● Problem statement
Repeat the full listing below verbatim and keep the images out.

● Available data
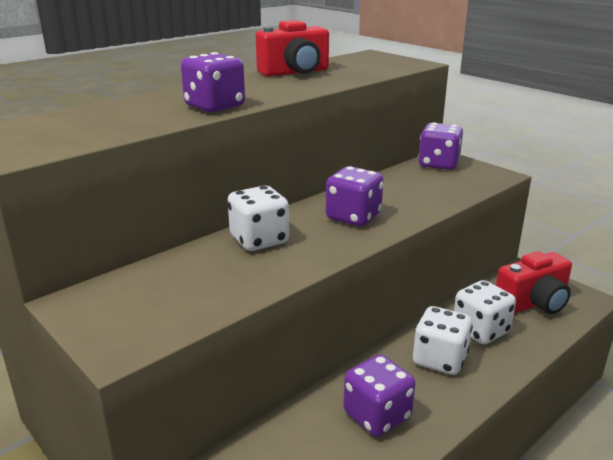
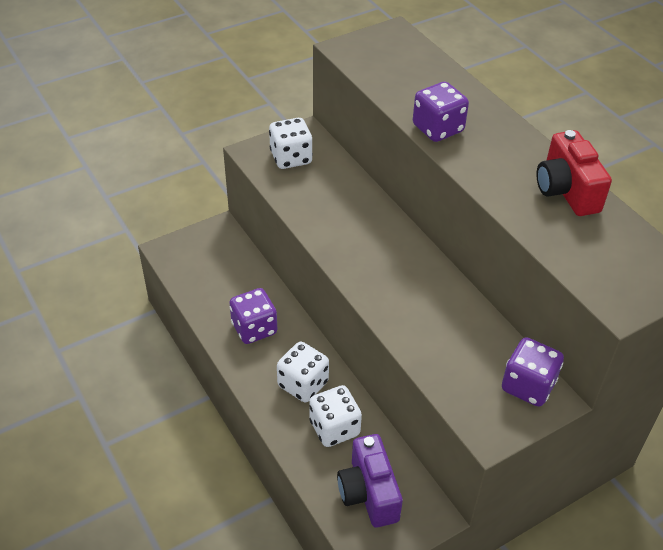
camera: 100 degrees right, 20 degrees up
(259, 240) = (367, 217): white dice -> white dice (291, 158)
(353, 217) = (398, 280): purple dice -> none
(533, 303) = (368, 493): red camera -> purple camera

● Output of the exercise
camera: 100 degrees right, 20 degrees up
(259, 240) = (367, 217): white dice -> white dice (291, 158)
(353, 217) = (398, 280): purple dice -> none
(533, 303) = (368, 493): red camera -> purple camera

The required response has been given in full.